===== DATA =====

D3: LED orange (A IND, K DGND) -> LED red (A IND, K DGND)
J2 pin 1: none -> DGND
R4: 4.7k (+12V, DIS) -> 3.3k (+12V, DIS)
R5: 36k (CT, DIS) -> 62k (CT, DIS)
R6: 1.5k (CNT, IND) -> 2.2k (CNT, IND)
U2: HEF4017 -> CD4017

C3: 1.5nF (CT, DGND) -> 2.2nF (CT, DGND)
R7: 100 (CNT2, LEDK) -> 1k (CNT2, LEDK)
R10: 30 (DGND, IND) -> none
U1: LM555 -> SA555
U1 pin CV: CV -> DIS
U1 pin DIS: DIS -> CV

=====
===== DATA =====

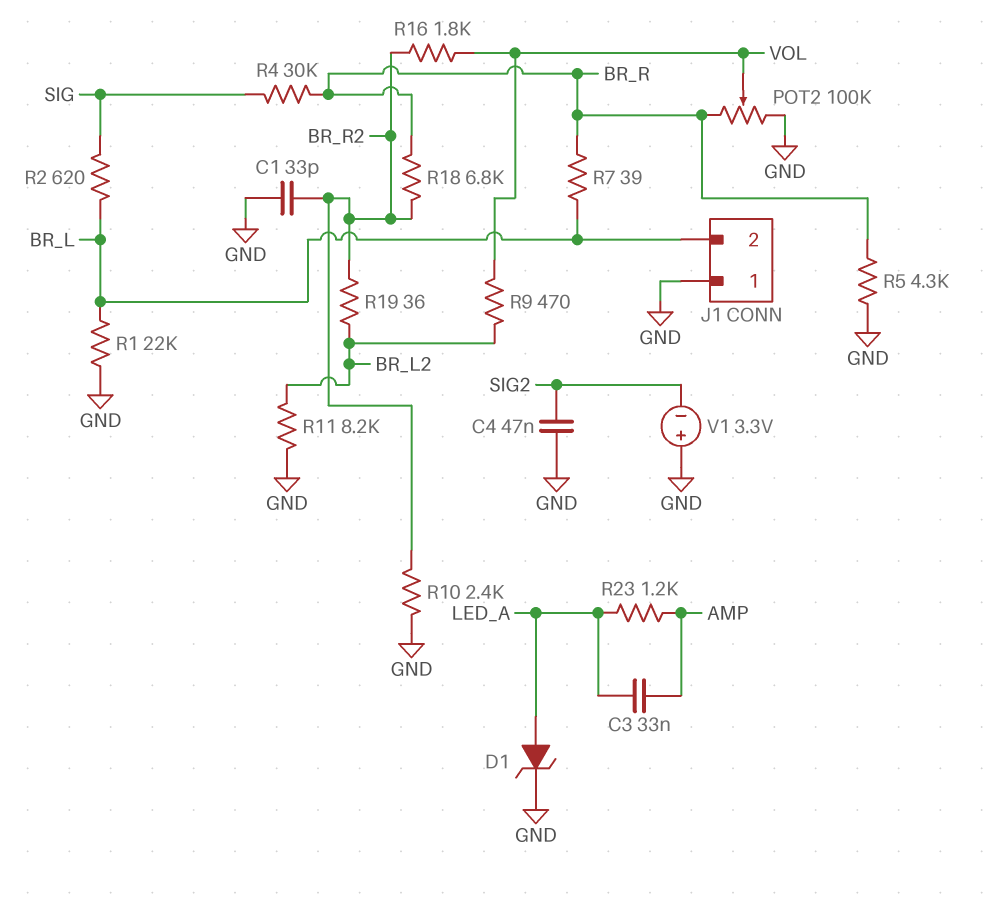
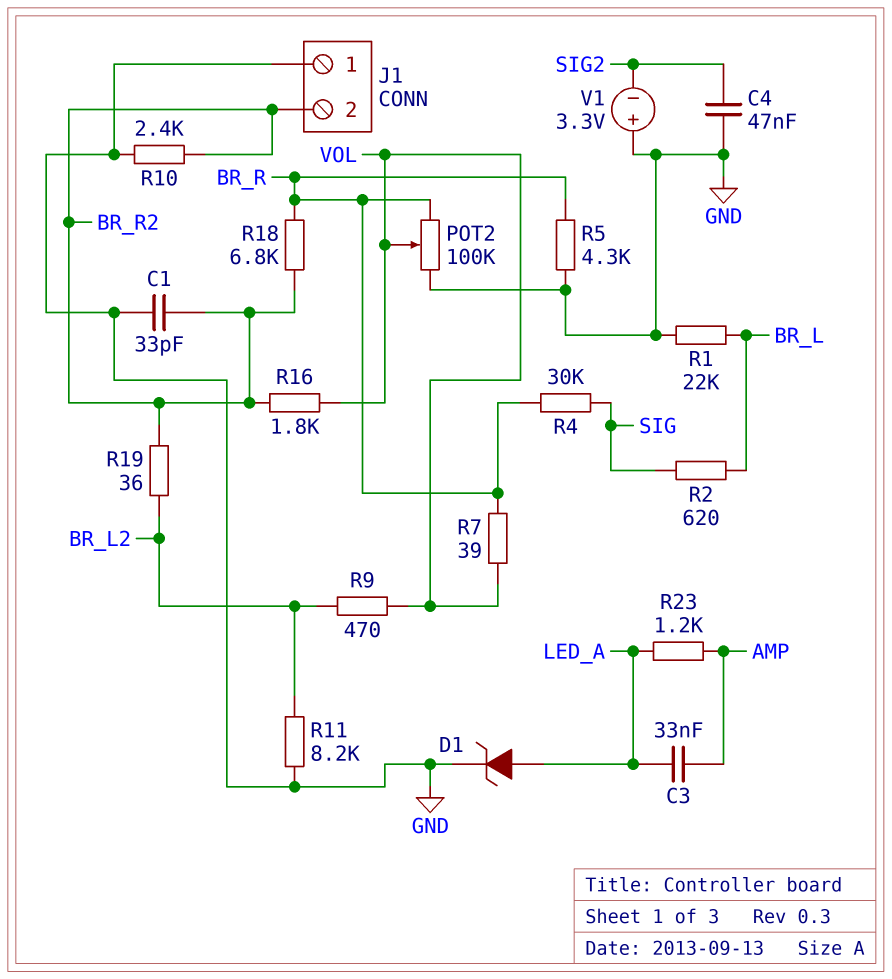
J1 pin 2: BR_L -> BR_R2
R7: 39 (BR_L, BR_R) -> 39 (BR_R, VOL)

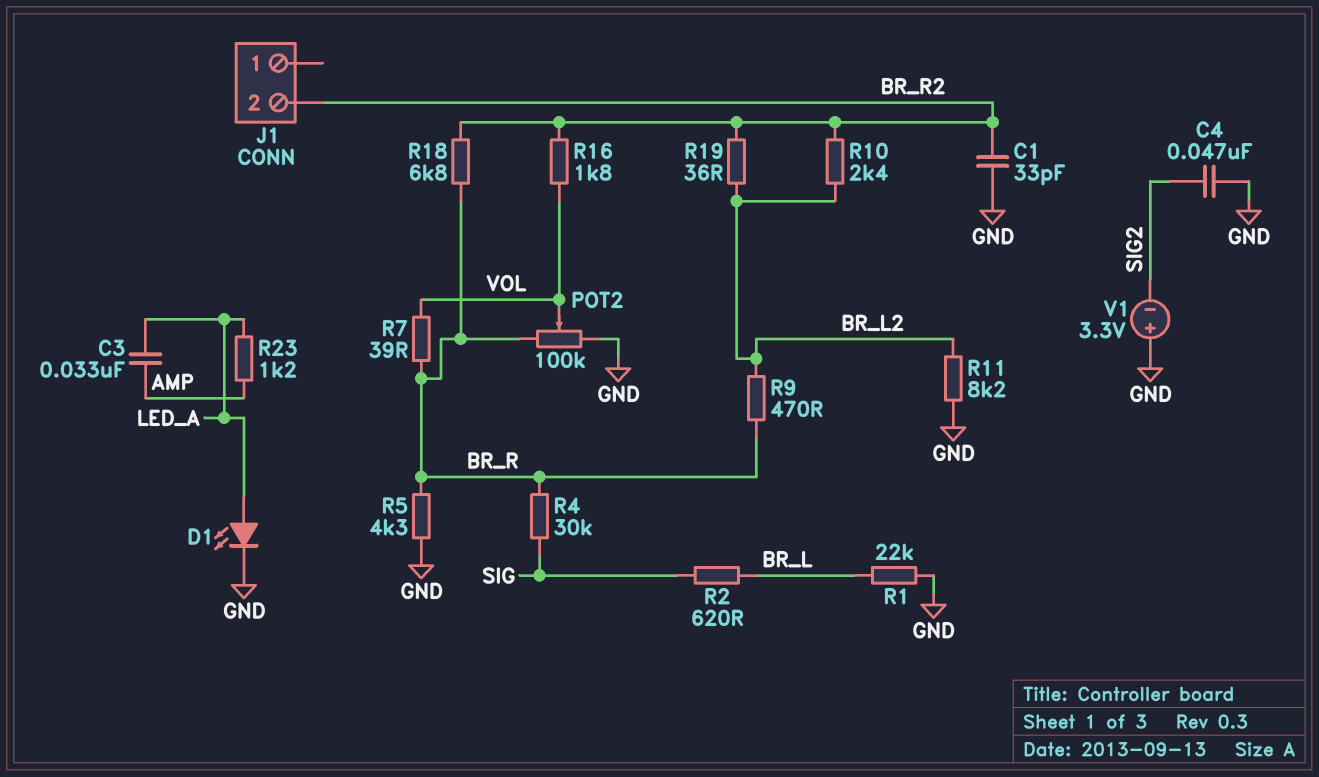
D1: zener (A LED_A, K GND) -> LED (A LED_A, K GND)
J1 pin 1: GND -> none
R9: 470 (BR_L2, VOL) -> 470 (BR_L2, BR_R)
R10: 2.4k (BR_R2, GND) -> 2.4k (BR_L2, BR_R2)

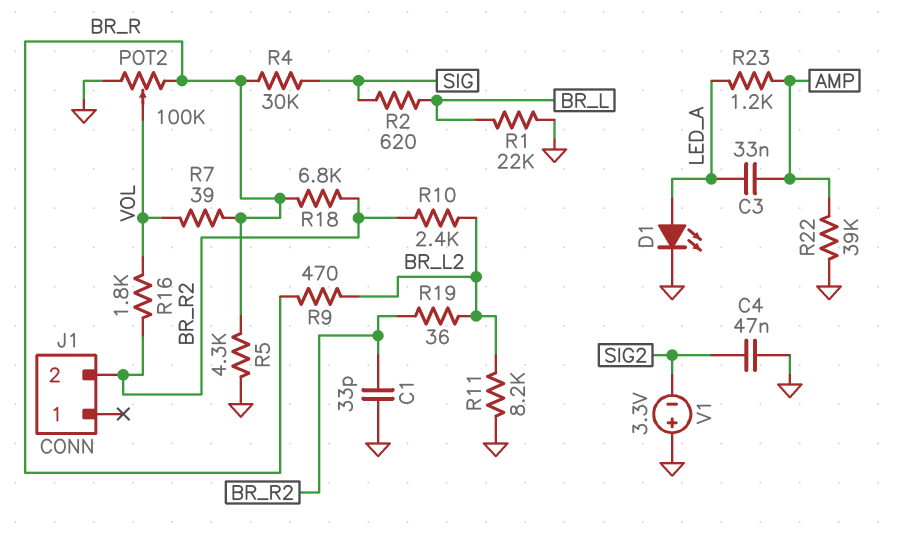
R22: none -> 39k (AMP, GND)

=====
===== DATA =====

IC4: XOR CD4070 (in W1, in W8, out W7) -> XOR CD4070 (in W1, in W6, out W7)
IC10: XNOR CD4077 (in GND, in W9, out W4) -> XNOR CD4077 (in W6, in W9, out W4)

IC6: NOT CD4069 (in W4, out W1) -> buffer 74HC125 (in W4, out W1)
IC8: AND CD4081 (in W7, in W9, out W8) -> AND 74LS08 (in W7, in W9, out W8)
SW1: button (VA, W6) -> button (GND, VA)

=====

Given the entries above, transcribe exactly the lines from the one holding "R7: 39 (BR_L, BR_R) -> 39 (BR_R, VOL)" through the one holding "R22: none -> 39k (AMP, GND)"; pictures do not belong in the transcription.

R7: 39 (BR_L, BR_R) -> 39 (BR_R, VOL)

D1: zener (A LED_A, K GND) -> LED (A LED_A, K GND)
J1 pin 1: GND -> none
R9: 470 (BR_L2, VOL) -> 470 (BR_L2, BR_R)
R10: 2.4k (BR_R2, GND) -> 2.4k (BR_L2, BR_R2)

R22: none -> 39k (AMP, GND)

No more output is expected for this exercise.